_WHAT TO DO_
Show each line in the listing below that contains the string "shortInstrumentName", copied in full.

###

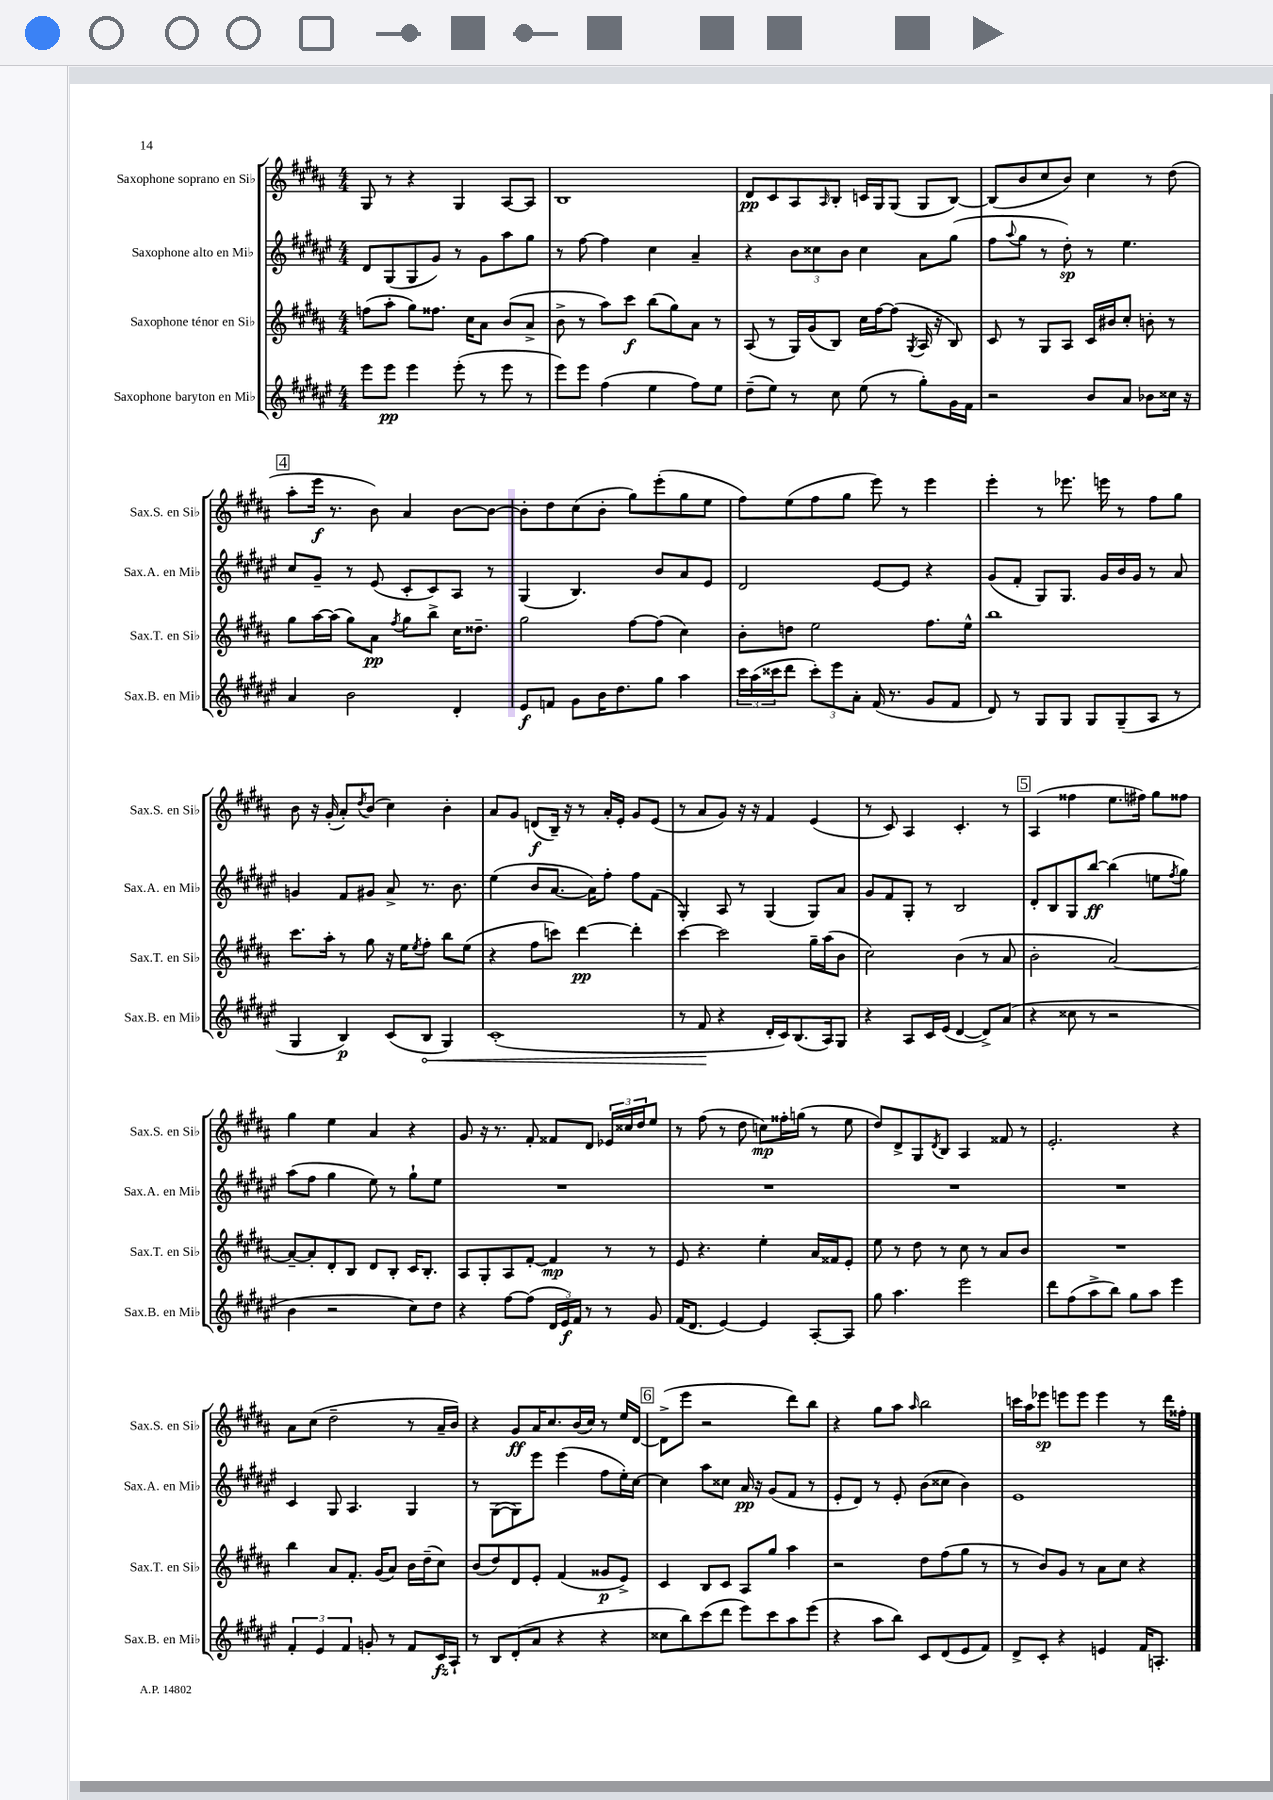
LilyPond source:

<<
\new StaffGroup <<
\new Staff = "s0" \with { instrumentName = "Saxophone soprano en Sib" shortInstrumentName = "Sax.S. en Sib" } {
    \clef treble \key b \major \numericTimeSignature \time 4/4
    gis8 r8 r4 gis4 ais8~ ais8 |
    b1 |
    dis'8\pp cis'8 ais8 \grace { ais16 } b8-. c'16 gis16 gis8( gis8 b8~) |
    b8( b'8 cis''8 b'8) cis''4 r8 dis''8( |
    \mark \markup { \box "4" } ais''8-. e'''16\f r8. b'8) ais'4 b'8~ b'8~ |
    b'8-. dis''8 cis''8( b'8-. gis''8) e'''8-.( gis''8 e''8 |
    fis''8) e''8( fis''8 gis''8 e'''8) r8 e'''4 |
    e'''4-. r8 ees'''8. e'''16 r8 fis''8 gis''8 |
    b'8 r16 gis'16-.( ais'8-.) \acciaccatura { dis''8 } b'8( cis''4) b'4-. |
    ais'8 gis'8 d'8\f( b16--) r16 r8 ais'16-. e'16-. gis'8 e'8( |
    r8 ais'8 gis'8) r16 r16 fis'4 e'4( |
    r8 cis'8) ais4 cis'4.-. r8 |
    \mark \markup { \box "5" } ais4( fisis''4 e''8. fis''16) gis''8 fisis''8 |
    gis''4 e''4 ais'4 r4 |
    gis'8 r16 r8. fis'8-. fisis'8 dis'8 \tuplet 3/2 { ees'16 cisis''16 dis''16 } e''8 |
    r8 fis''8( r8 dis''8 c''8\mp) fisis''16-. g''16( r8 e''8 |
    dis''8) dis'8-> gis8 \acciaccatura { dis'8 } b8 ais4 fisis'8 r8 |
    e'2.-. r4 |
    ais'8 cis''8( dis''2-- r8 ais'16-- b'16) |
    r4 gis'8\ff ais'16 cis''8. b'16( cis''16) r8 e''16 dis'16~ |
    \mark \markup { \box "6" } dis'8->( e'''8 r2 dis'''8) b''8 |
    r4 gis''8 ais''8 \grace { ais''16 } b''2 |
    c'''16 ais''16 ees'''8\sp e'''8 e'''8 e'''4 r8 dis'''16 fisis''16-. \bar "|." |
}
\new Staff = "s1" \with { instrumentName = "Saxophone alto en Mib" shortInstrumentName = "Sax.A. en Mib" } {
    \clef treble \key fis \major \numericTimeSignature \time 4/4
    dis'8 gis8( gis8 gis'8) r8 gis'8 ais''8 gis''8 |
    r8 fis''8~ fis''4 cis''4 ais'4-- |
    r4 \tuplet 3/2 { b'8 cisis''8 b'8 } cisis''4 ais'8 gis''8( |
    fis''8 \appoggiatura { ais''8 } gis''8 r8 dis''8-.\sp) r8 eis''4. |
    \mark \markup { \box "4" } cis''8 gis'8-- r8 eis'8( cis'8-. cis'8) ais8 r8 |
    gis4( b4.) b'8 ais'8 eis'8 |
    dis'2 eis'8~ eis'8 r4 |
    gis'8( fis'8-. gis8) gis8. gis'16 b'16 gis'16 r8 ais'8 |
    g'4 fis'8 gis'8 ais'8-> r8. b'8. |
    eis''4( b'8 ais'8.~ ais'16) fis''8-. fis''8 fis'8( |
    gis4-.) ais8 r8 gis4( gis8) ais'8 |
    gis'8 fis'8 gis8-. r8 b2 |
    \mark \markup { \box "5" } dis'8-. b8 gis8 b''8~\ff b''4( e''8 \acciaccatura { fis''8 } gis''8) |
    ais''8( fis''8 gis''4 eis''8) r8 gis''8-! eis''8 |
    R1 |
    R1 |
    R1 |
    R1 |
    cis'4 gis8 ais4. gis4 |
    r8 gis8~( gis8) eis'''8 eis'''4( fis''8 eis''16-.) cis''16~ |
    \mark \markup { \box "6" } cis''4 ais''8 cisis''8 ais'16\pp r16 gis'8( fis'8 r8 |
    eis'8-. dis'8) r8 eis'8-. b'8( cisis''8 b'4) |
    eis'1 \bar "|." |
}
\new Staff = "s2" \with { instrumentName = "Saxophone ténor en Sib" shortInstrumentName = "Sax.T. en Sib" } {
    \clef treble \key b \major \numericTimeSignature \time 4/4
    f''8( ais''8-. gis''8) fisis''8. cis''16 ais'8 b'8( ais'8-> |
    b'8-> r8 ais''8) cis'''8\f b''8( gis''8) ais'8 r8 |
    ais8( r8 gis16) gis'16( b8) cis''16 fis''16~ fis''8( \acciaccatura { gis8 } ais16 r16 b8) |
    cis'8 r8 gis8 ais8 cis'16 bis'16 cis''8-. b'8-. r8 |
    \mark \markup { \box "4" } gis''8 ais''16~ ais''16( gis''8) ais'8\pp \acciaccatura { fis''8 } gis''8 b''8-> cis''16 disis''8.-- |
    gis''2 fis''8~ fis''8( cis''4) |
    b'8-. d''8 e''2 fis''8. e''16-^ |
    b''1 |
    cis'''8. ais''16-. r8 gis''8 r16 e''16 \acciaccatura { e''8 } fis''8-. b''8 e''8( |
    r4 fis''8 c'''8) dis'''4~\pp dis'''4-. |
    cis'''4~ cis'''2 gis''16-- ais''16( b'8 |
    cis''2) b'4( r8 ais'8 |
    \mark \markup { \box "5" } b'2-. ais'2~) |
    ais'8~-- ais'8-. dis'8-. b8 dis'8 b8-. cis'16 b8.-. |
    ais8 gis8-. ais8 fis'8~-. fis'4\mp r8 r8 |
    e'8 r4. e''4-. ais'16 fisis'16 e'8-. |
    e''8 r8 dis''8 r8 cis''8 r8 ais'8 b'8 |
    R1 |
    b''4 ais'8 fis'8.-. gis'16( ais'8) b'16 dis''16--( cis''8) |
    b'8( dis''8) dis'8 e'8-. fis'4( gisis'8\p e'8->) |
    \mark \markup { \box "6" } cis'4 b8 cis'8 ais8 gis''8 ais''4 |
    r2 dis''8 fis''8( gis''8 r8 |
    r8 b'8) gis'8 r8 ais'8 cis''8 r4 \bar "|." |
}
\new Staff = "s3" \with { instrumentName = "Saxophone baryton en Mib" shortInstrumentName = "Sax.B. en Mib" } {
    \clef treble \key fis \major \numericTimeSignature \time 4/4
    eis'''8 eis'''8\pp eis'''4 eis'''8-.( r8 eis'''8 r8 |
    eis'''8) eis'''8 fis''4( eis''4 fis''8) eis''8 |
    dis''8--( eis''8) r8 cis''8 eis''8( r8 gis''8-.) gis'16 fis'16 |
    r2 b'8 ais'8 bes'8 cisis''16 r16 |
    \mark \markup { \box "4" } ais'4 b'2 dis'4-. |
    eis'8\f f'8 gis'8 b'16 dis''8. gis''8 ais''4 |
    \tuplet 3/2 { cis'''16 ais''16( cisis'''16 } dis'''8 \tuplet 3/2 { cisis'''8-.) eis'''8 ais'8-. } fis'16( r8. gis'8 fis'8 |
    dis'8) r8 gis8 gis8 gis8 gis8--( ais8 r8 |
    gis4 b4\p) cis'8( \once \override Hairpin.circled-tip = ##t b8\< gis4) |
    cis'1-.( |
    r8 fis'8\! r4 dis'16-. cis'16) b8.( ais16) gis8 |
    r4 ais8 cis'16 eis'16( dis'4~ dis'8->) ais'8( |
    \mark \markup { \box "5" } r4 cisis''8 r8 r2 |
    b'4 r2 cis''8) dis''8 |
    r4 fis''8~ fis''8( \tuplet 3/2 { dis'16 eis'16\f) fis'16 } r8 r8 gis'8 |
    fis'16( dis'8. eis'4~) eis'4 ais8~-. ais8 |
    gis''8 ais''4. eis'''2 |
    dis'''8 fis''8( ais''8-> b''8) gis''8 ais''8 eis'''4 |
    \tuplet 3/2 { fis'4-. eis'4 fis'4 } g'8-. r8 fis'8 cis'16\fz ais16-! |
    r8 b8 dis'8-.( ais'8 r4 r4 |
    \mark \markup { \box "6" } cisis''8 b''8) cis'''8( dis'''8 eis'''8) cis'''8 ais''8 eis'''8( |
    r4 ais''8 b''8) cis'8 dis'8( eis'8 fis'8) |
    dis'8-> cis'8-. r4 e'4 fis'16 a8.-. \bar "|." |
}
>>
>>
\layout { \context { \Score \remove "Bar_number_engraver" } }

###

_THE ANSWER_
\new Staff = "s0" \with { instrumentName = "Saxophone soprano en Sib" shortInstrumentName = "Sax.S. en Sib" } {
\new Staff = "s1" \with { instrumentName = "Saxophone alto en Mib" shortInstrumentName = "Sax.A. en Mib" } {
\new Staff = "s2" \with { instrumentName = "Saxophone ténor en Sib" shortInstrumentName = "Sax.T. en Sib" } {
\new Staff = "s3" \with { instrumentName = "Saxophone baryton en Mib" shortInstrumentName = "Sax.B. en Mib" } {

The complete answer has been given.